▶ _ACTIVITY_
Find the word "orange" in the records below. List each line containing it.

▶ _Records drawn from a dataset_
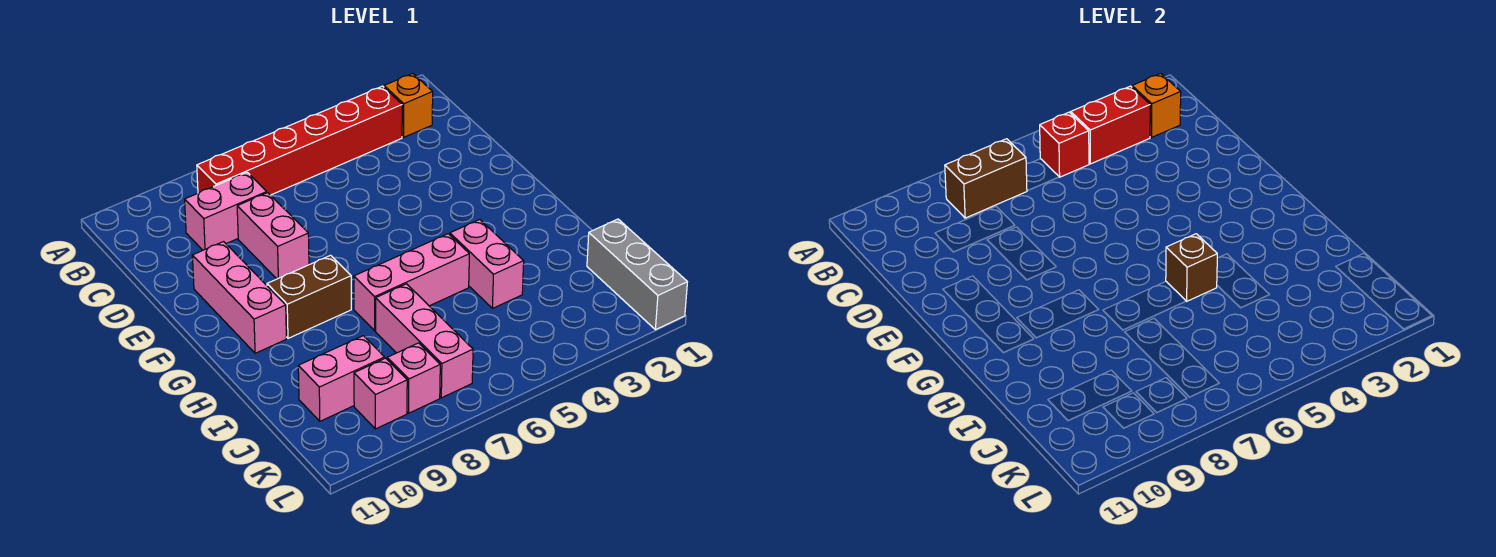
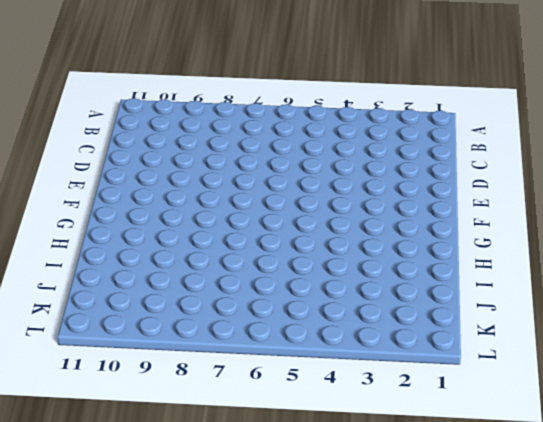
none -> orange 1x1 brick [384,73,433,137]
none -> red 1x6 brick [197,86,402,195]
none -> pink 1x2 brick [185,172,267,250]

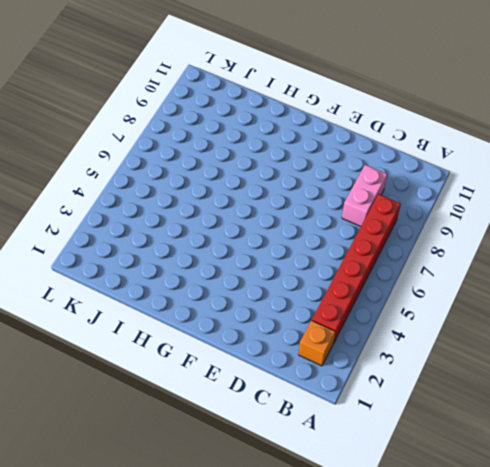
none -> pink 1x2 brick [237,193,309,279]
none -> pink 1x3 brick [192,242,286,353]
none -> brown 1x2 brick [267,255,351,338]

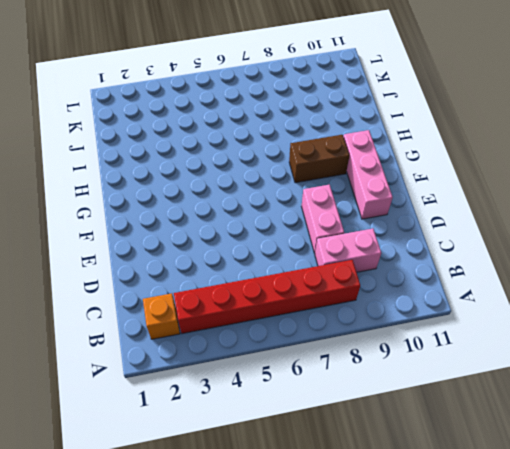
none -> pink 1x2 brick [450,220,524,308]
none -> pink 1x3 brick [354,234,469,331]
none -> pink 1x3 brick [376,284,473,398]

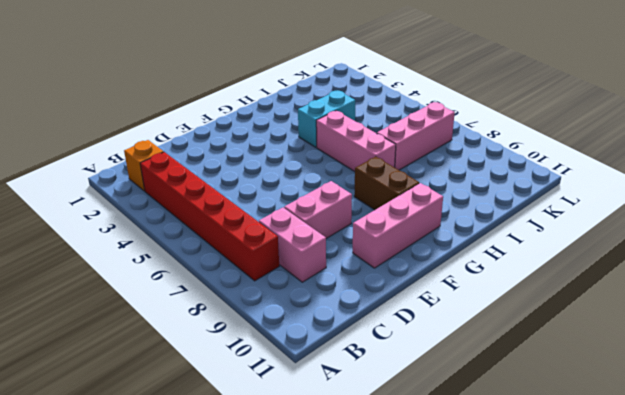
cyan 1x2 brick [298,91,355,147] -> pink 1x2 brick [450,220,524,308]
none -> grey 1x3 brick [587,219,687,330]
none -> pink 1x2 brick [298,336,385,421]
none -> pink 1x1 brick [387,343,440,413]

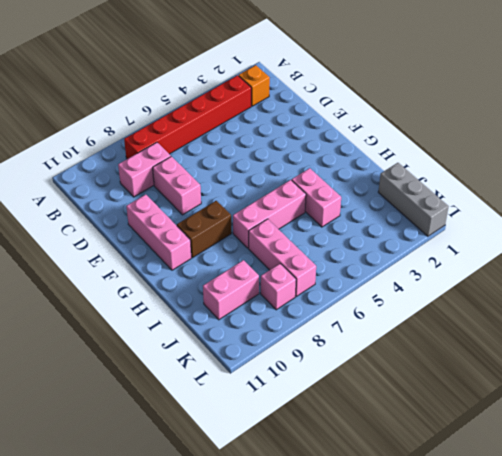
none -> pink 1x1 brick [354,358,407,429]
none -> orange 1x1 brick [1132,73,1181,137]
none -> red 1x2 brick [1071,86,1150,164]

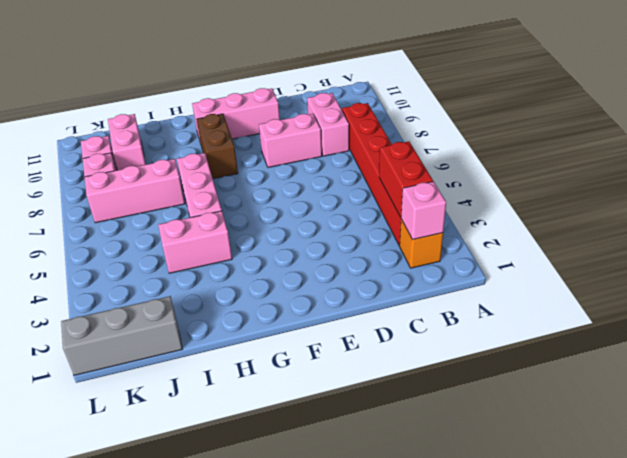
pink 1x1 brick [401,181,446,240] -> orange 1x1 brick [1132,73,1181,137]
none -> red 1x1 brick [1040,112,1089,177]
none -> brown 1x2 brick [945,139,1027,218]
none -> brown 1x1 brick [1166,234,1217,301]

▶ _ANSWER BOX_
none -> orange 1x1 brick [384,73,433,137]
none -> orange 1x1 brick [1132,73,1181,137]
pink 1x1 brick [401,181,446,240] -> orange 1x1 brick [1132,73,1181,137]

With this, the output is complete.